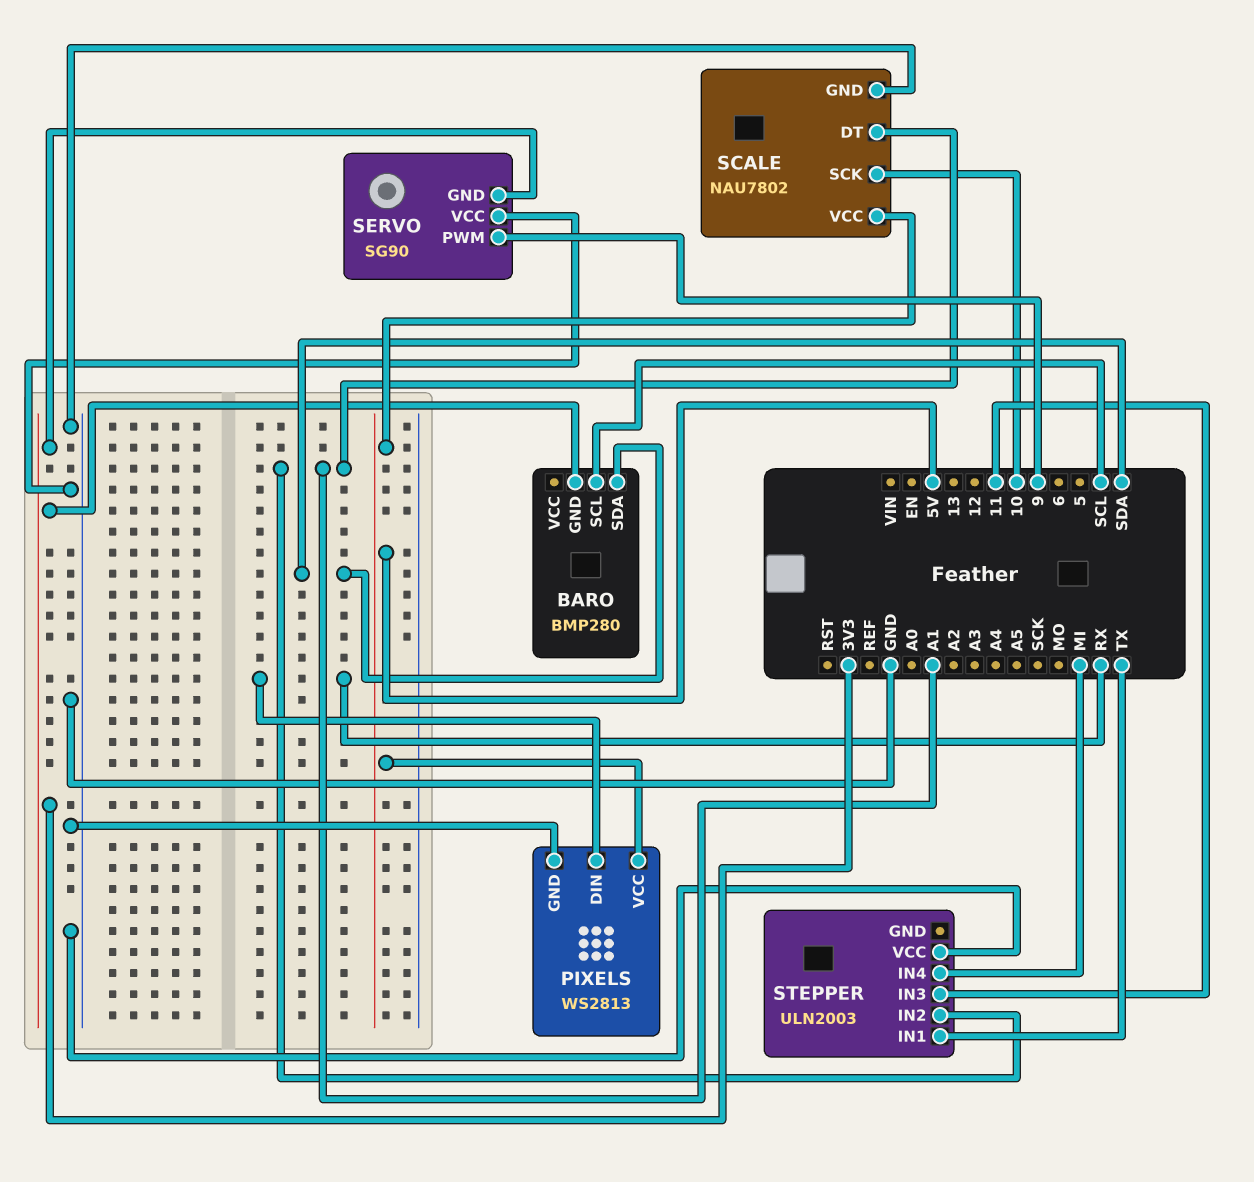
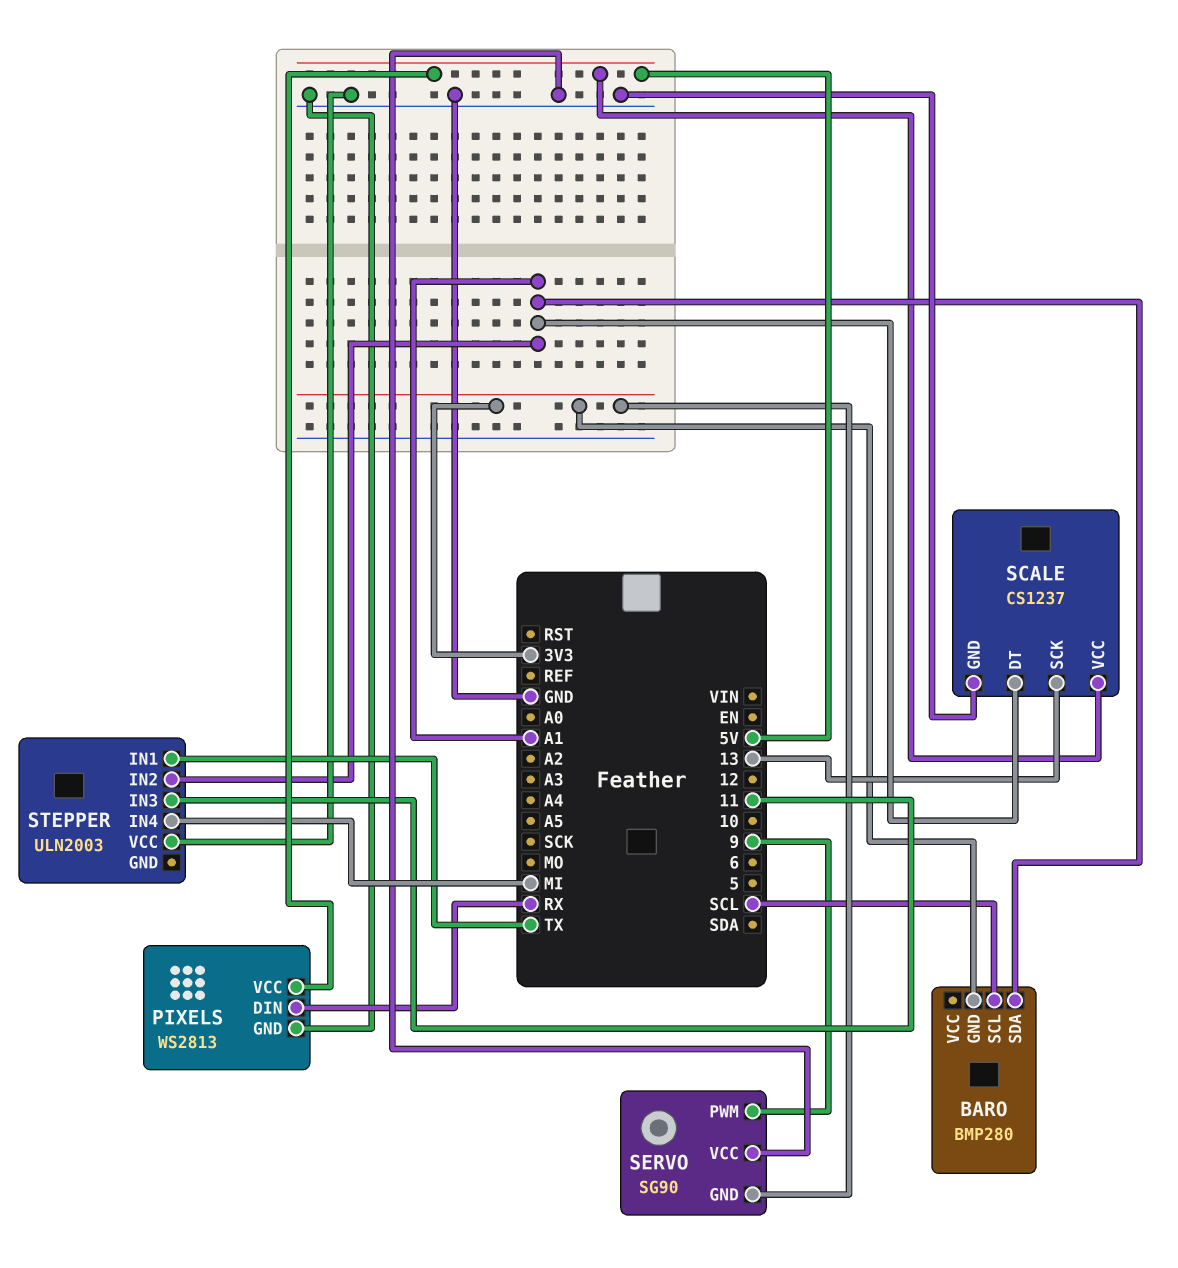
BARO pin SDA: SDA -> A1
SCALE: NAU7802 -> CS1237
SCALE pin SCK: 10 -> 13

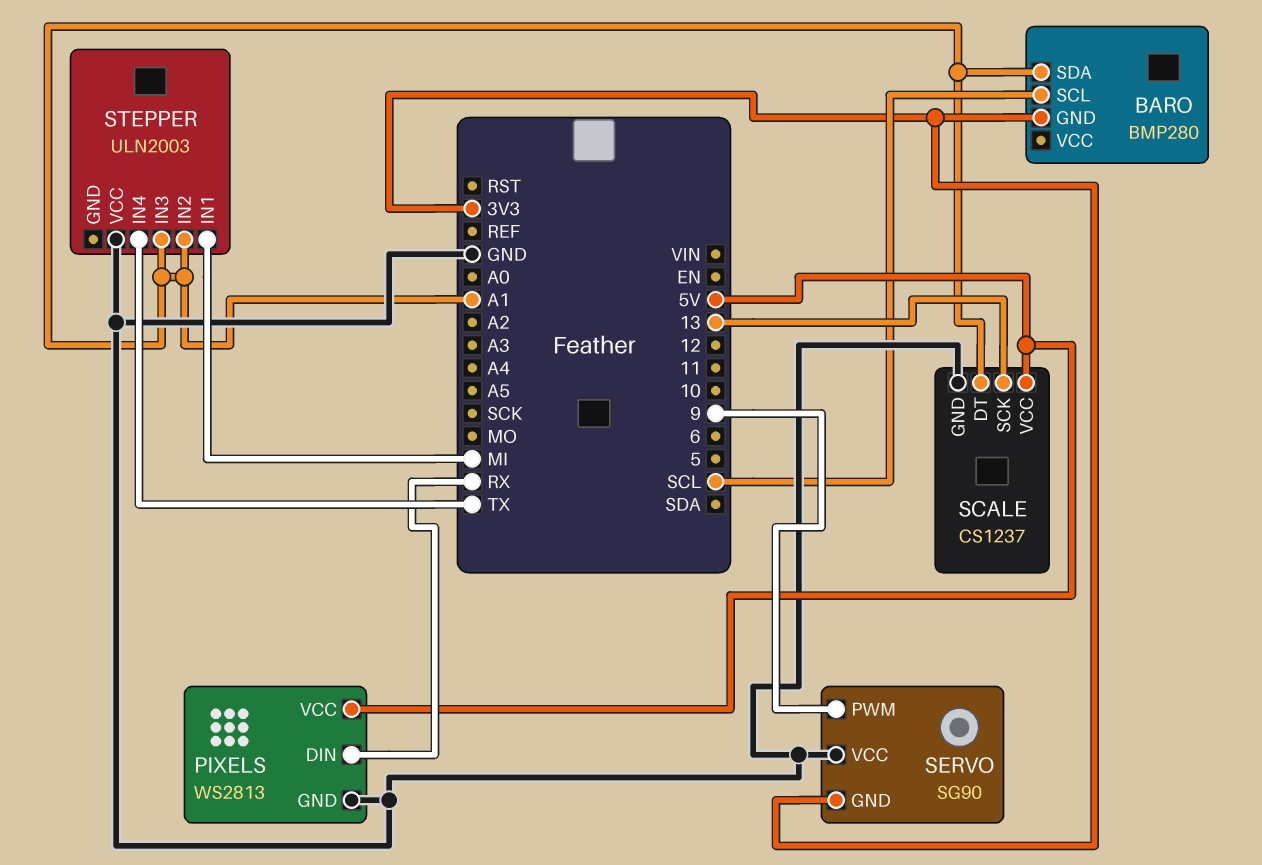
STEPPER pin IN1: TX -> MI
STEPPER pin IN3: 11 -> A1
STEPPER pin IN4: MI -> TX

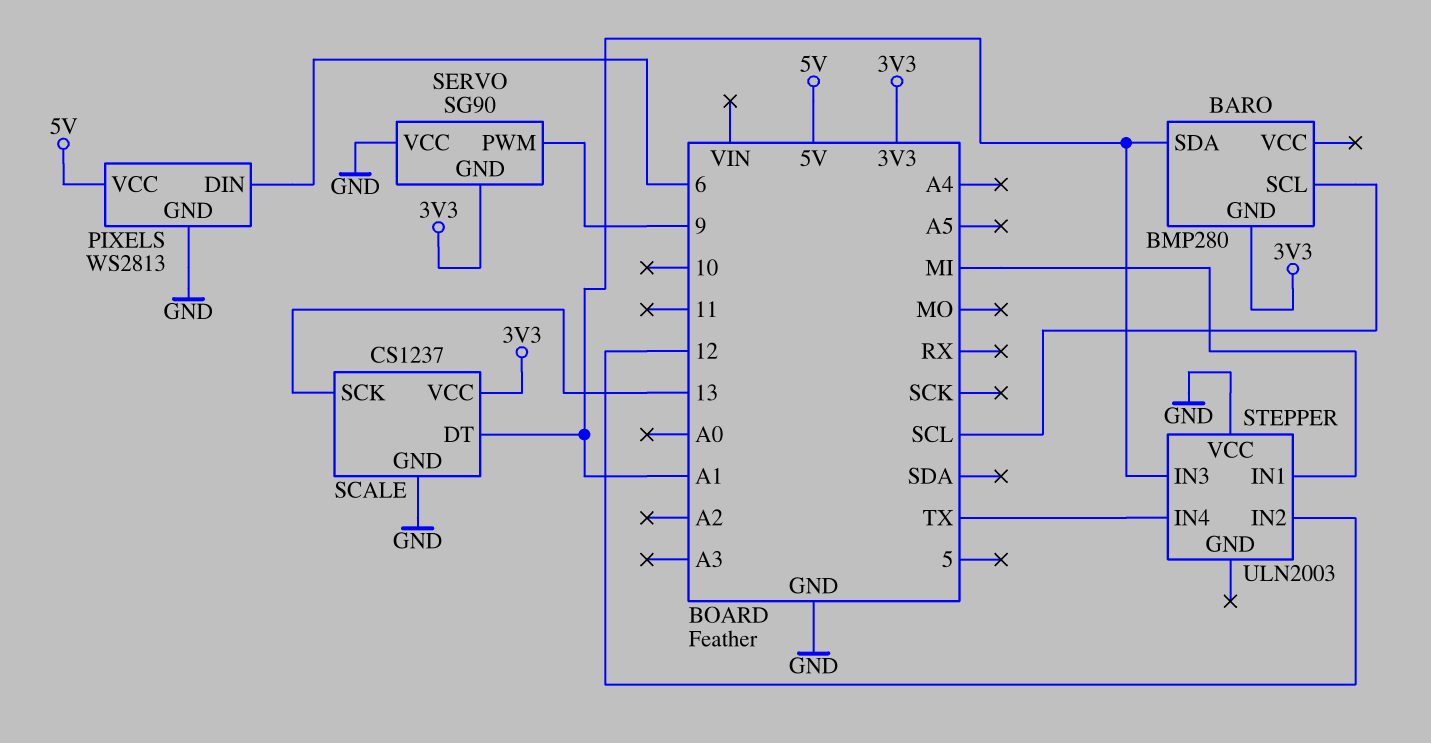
PIXELS pin DIN: RX -> 6
SCALE pin VCC: 5V -> 3V3
STEPPER pin IN2: A1 -> 12

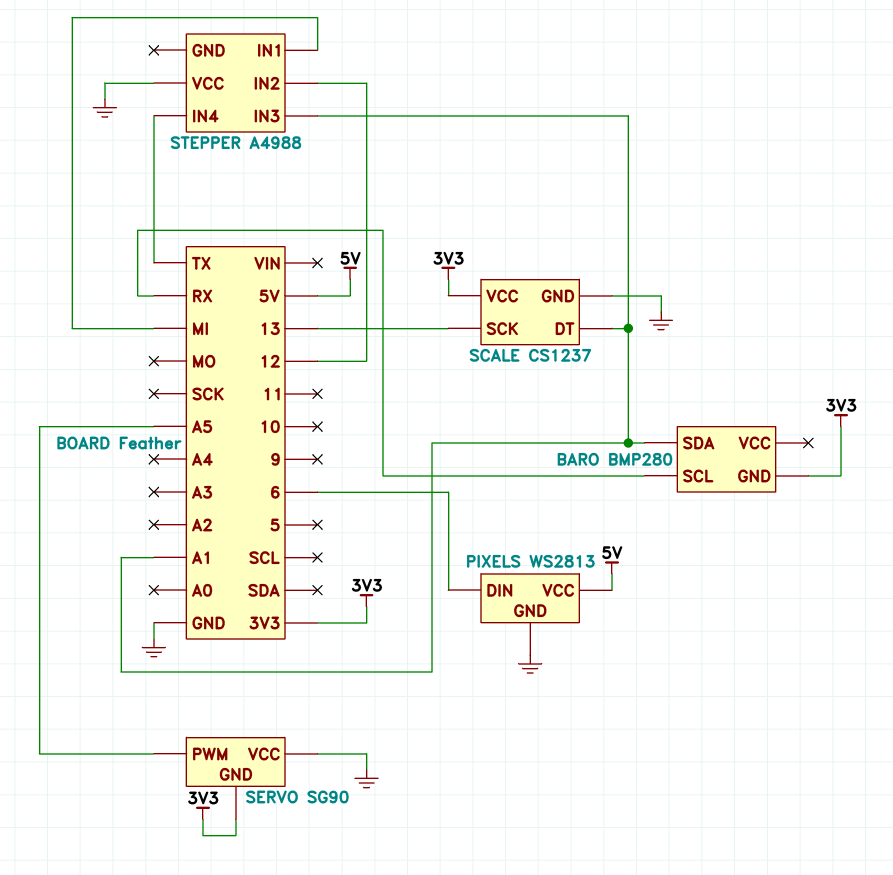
BARO pin SCL: SCL -> RX
SERVO pin PWM: 9 -> A5
STEPPER: ULN2003 -> A4988

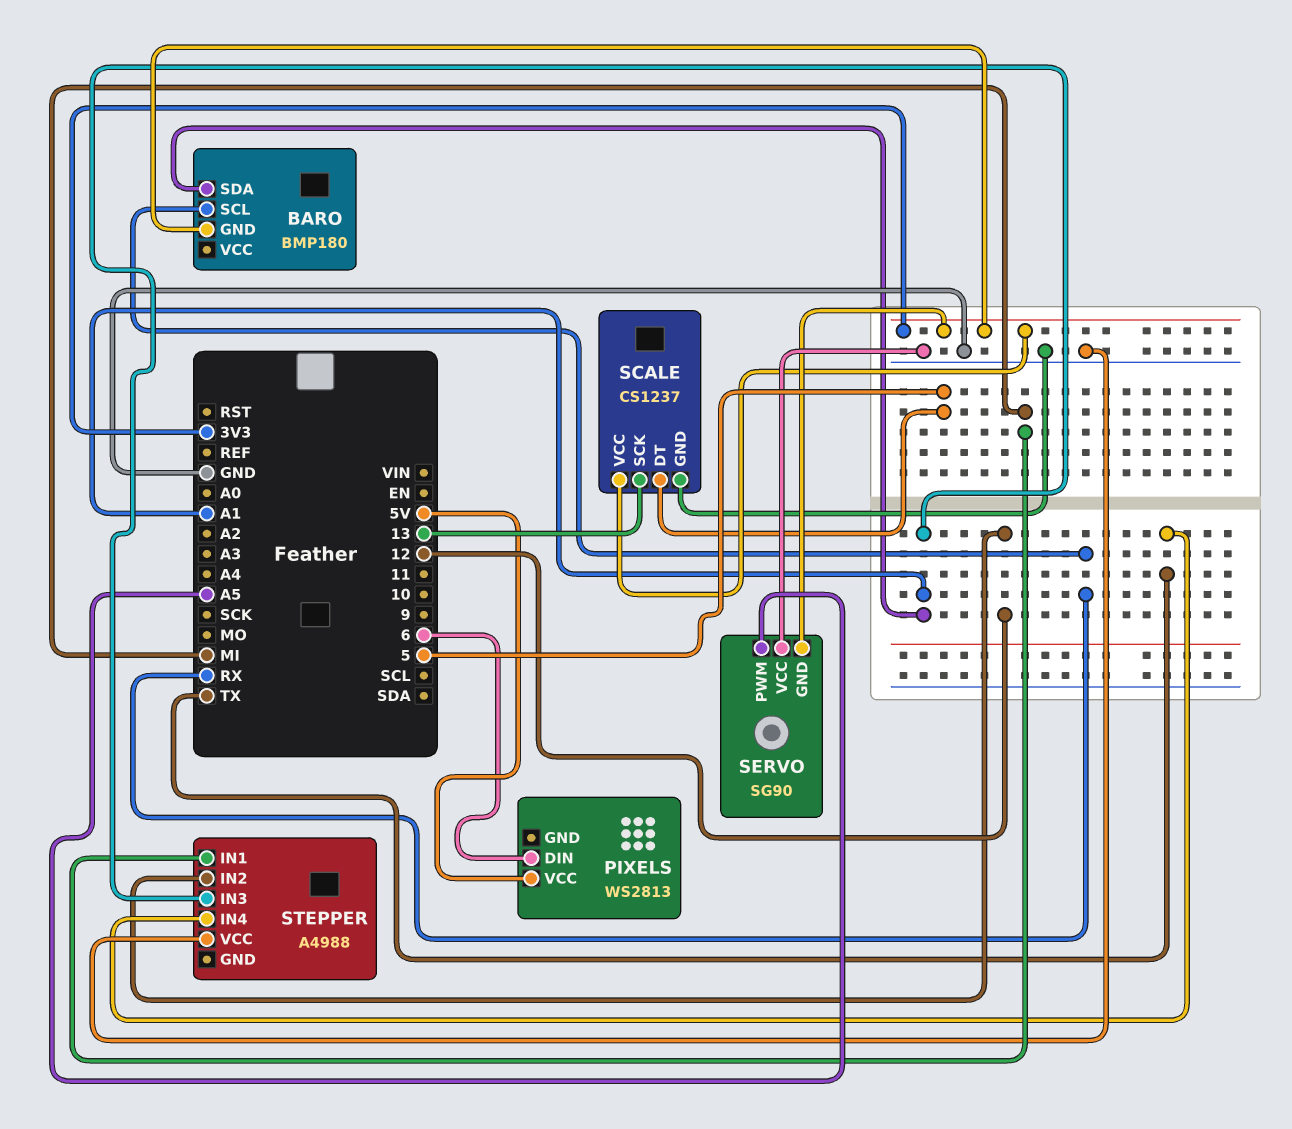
BARO: BMP280 -> BMP180
PIXELS pin GND: GND -> none
SCALE pin DT: A1 -> 5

*EXERCISE*
Filter the entries above down to the lines containing the word "STEPPER".

*EXERCISE ANSWER*
STEPPER pin IN1: TX -> MI
STEPPER pin IN3: 11 -> A1
STEPPER pin IN4: MI -> TX
STEPPER pin IN2: A1 -> 12
STEPPER: ULN2003 -> A4988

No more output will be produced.